*** Opening INPUT FOR THIS TASK ***
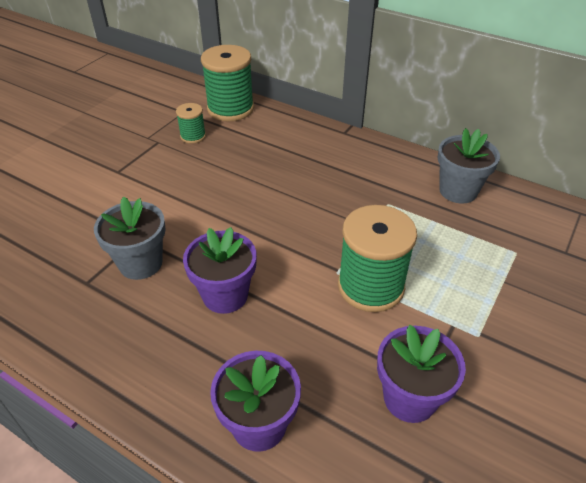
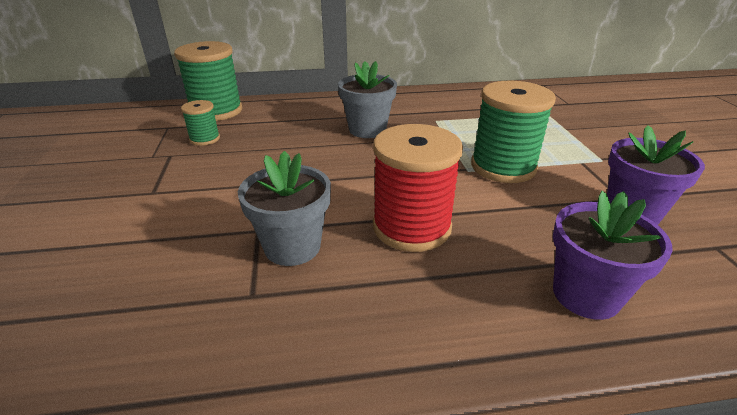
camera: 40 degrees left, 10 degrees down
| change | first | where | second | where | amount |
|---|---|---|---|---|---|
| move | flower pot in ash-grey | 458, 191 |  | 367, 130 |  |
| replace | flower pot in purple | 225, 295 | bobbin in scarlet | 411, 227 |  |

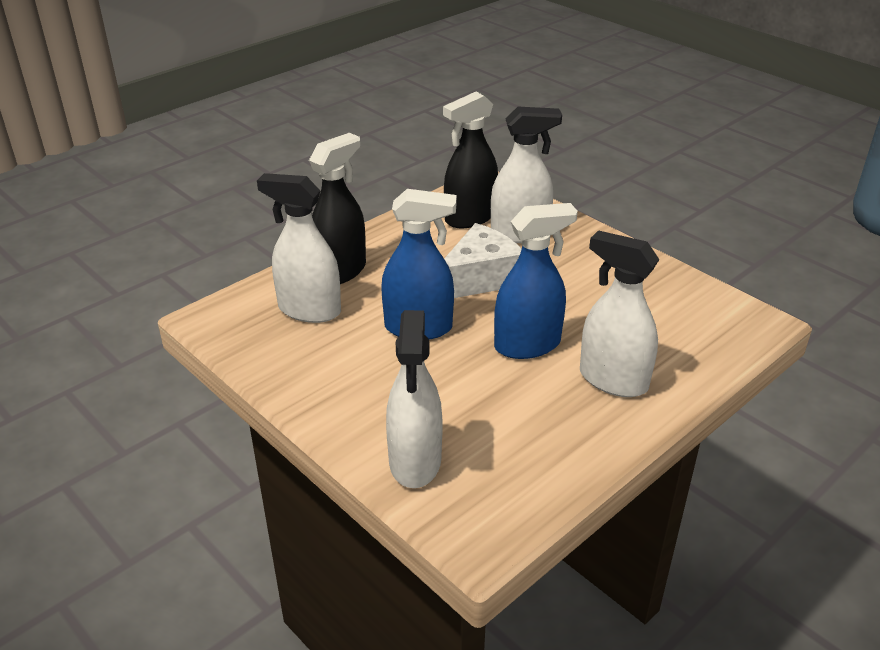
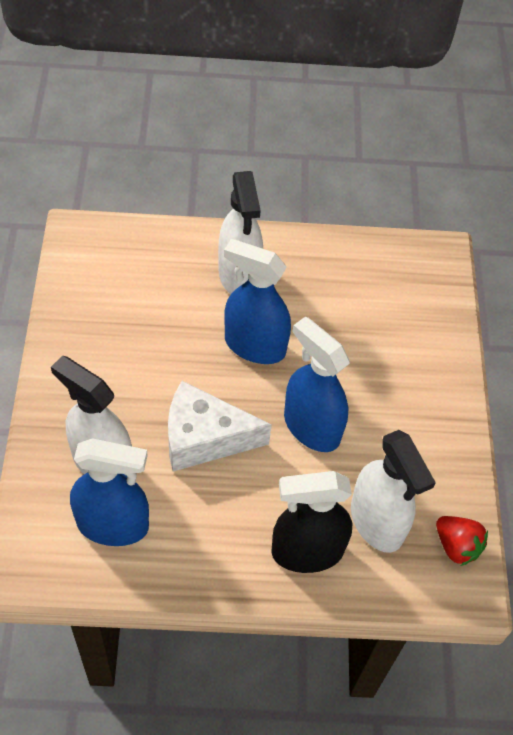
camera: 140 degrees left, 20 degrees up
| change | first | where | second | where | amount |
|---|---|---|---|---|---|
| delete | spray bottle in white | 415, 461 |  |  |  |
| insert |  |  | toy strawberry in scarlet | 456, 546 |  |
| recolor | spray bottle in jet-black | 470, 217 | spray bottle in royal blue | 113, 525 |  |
*** Closing INPUT FOR THIS TASK ***
TO DO: Write out the records in full and exactly, omitting the pictures they hold.

YOUR SOLUTION:
camera: 40 degrees left, 10 degrees down
| change | first | where | second | where | amount |
|---|---|---|---|---|---|
| move | flower pot in ash-grey | 458, 191 |  | 367, 130 |  |
| replace | flower pot in purple | 225, 295 | bobbin in scarlet | 411, 227 |  |

camera: 140 degrees left, 20 degrees up
| change | first | where | second | where | amount |
|---|---|---|---|---|---|
| delete | spray bottle in white | 415, 461 |  |  |  |
| insert |  |  | toy strawberry in scarlet | 456, 546 |  |
| recolor | spray bottle in jet-black | 470, 217 | spray bottle in royal blue | 113, 525 |  |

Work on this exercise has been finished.